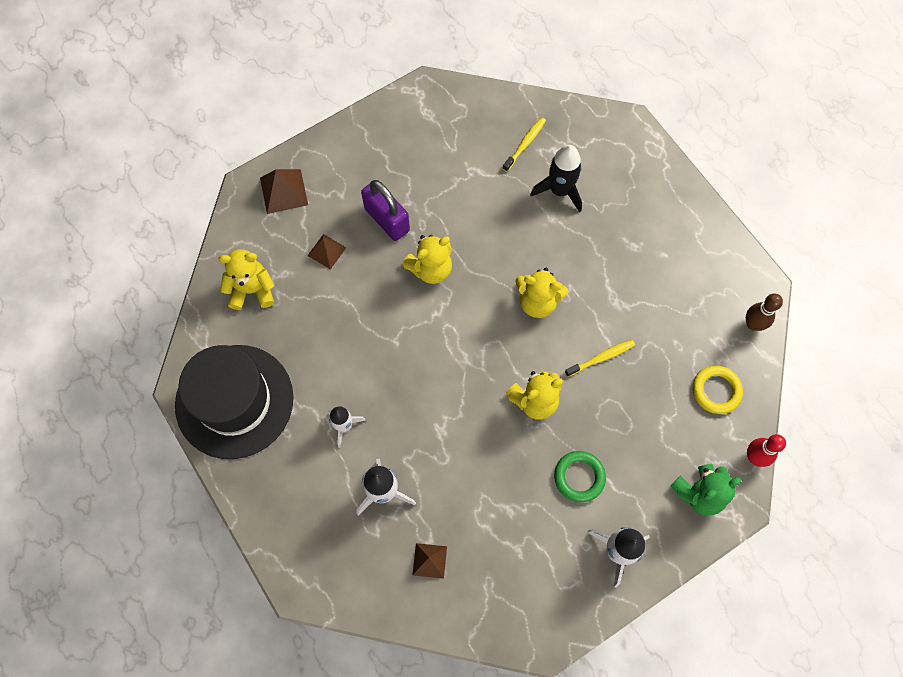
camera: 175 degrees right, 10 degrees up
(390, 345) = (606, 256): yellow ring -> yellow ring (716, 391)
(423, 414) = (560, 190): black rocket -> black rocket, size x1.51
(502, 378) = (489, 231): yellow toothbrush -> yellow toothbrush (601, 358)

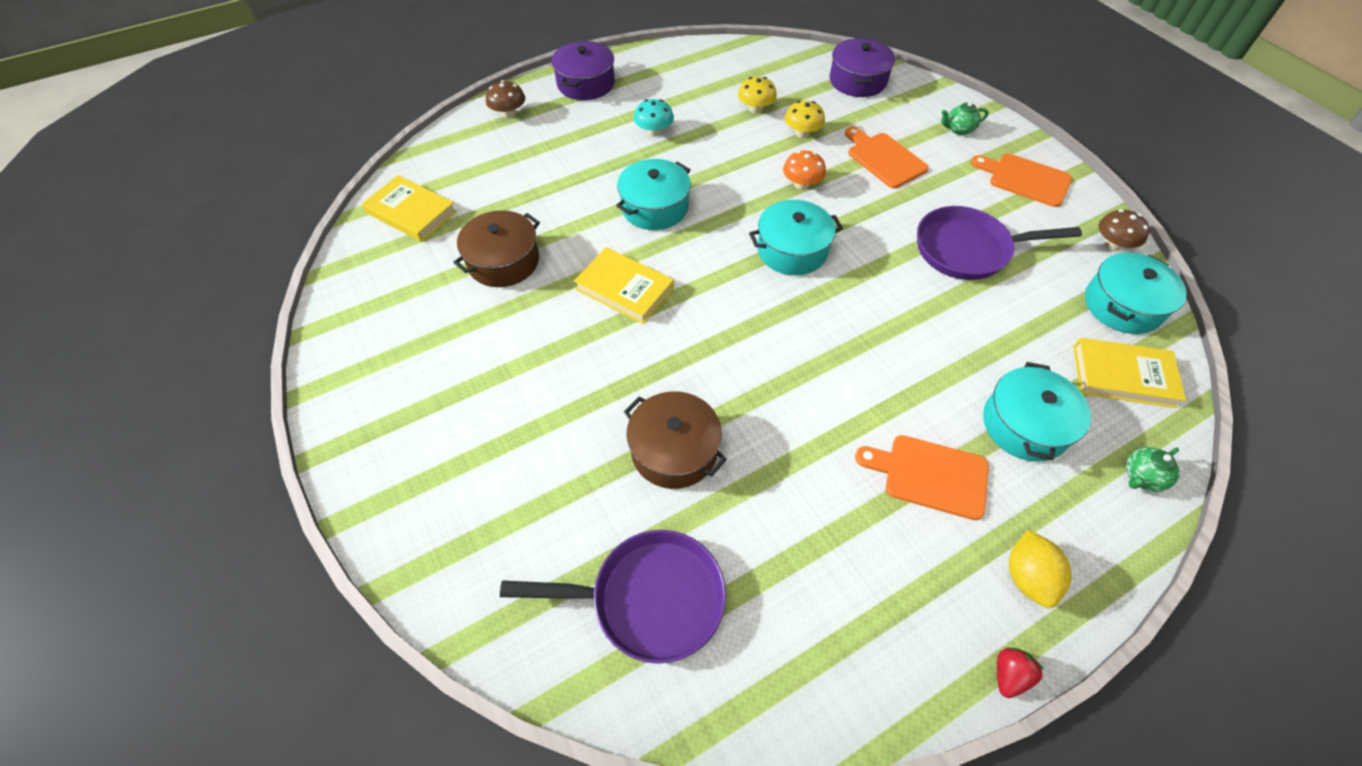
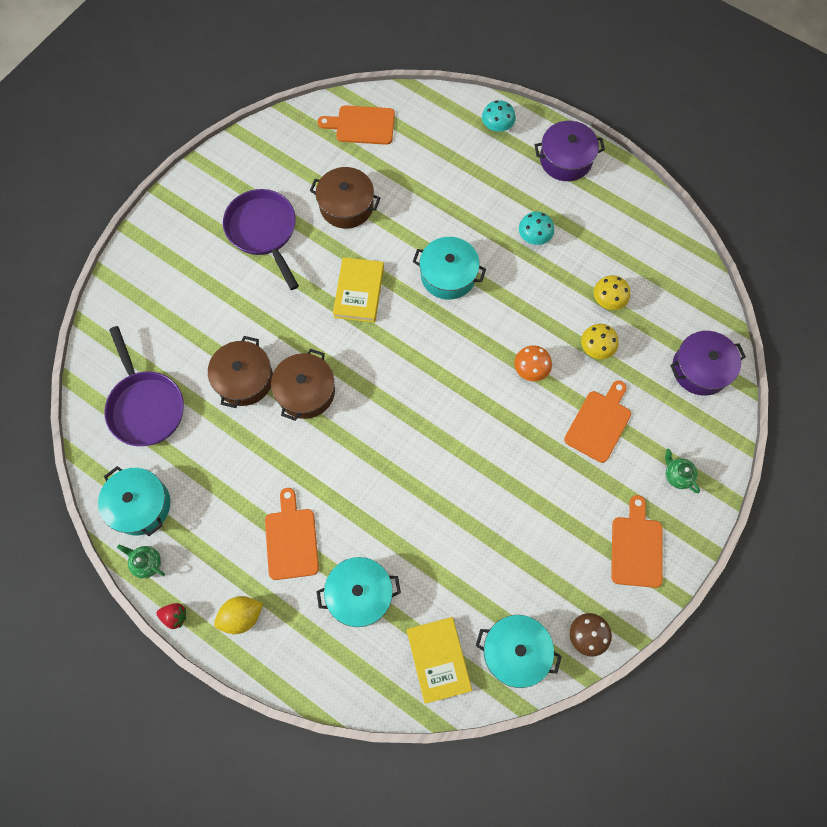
camera: 65 degrees right, 15 degrees up
(411, 212) = (362, 125): yellow book -> orange cutting board
(509, 113) = (497, 126): brown mushroom -> turquoise mushroom
(728, 387) = (305, 391): none -> brown pot
(792, 250) = (452, 387): turquoise pot -> turquoise pot (140, 505)
(967, 249) = (519, 517): purple pan -> purple pan (263, 231)
(1141, 477) = (349, 682): green teapot -> green teapot (147, 563)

____

- Task to carry out
Would you restate word for word only the lines from the one containing "(423, 414) = (560, 190): black" to the final line of the material, both ends included, without any pictures?

- Written answer
(423, 414) = (560, 190): black rocket -> black rocket, size x1.51
(502, 378) = (489, 231): yellow toothbrush -> yellow toothbrush (601, 358)

camera: 65 degrees right, 15 degrees up
(411, 212) = (362, 125): yellow book -> orange cutting board
(509, 113) = (497, 126): brown mushroom -> turquoise mushroom
(728, 387) = (305, 391): none -> brown pot
(792, 250) = (452, 387): turquoise pot -> turquoise pot (140, 505)
(967, 249) = (519, 517): purple pan -> purple pan (263, 231)
(1141, 477) = (349, 682): green teapot -> green teapot (147, 563)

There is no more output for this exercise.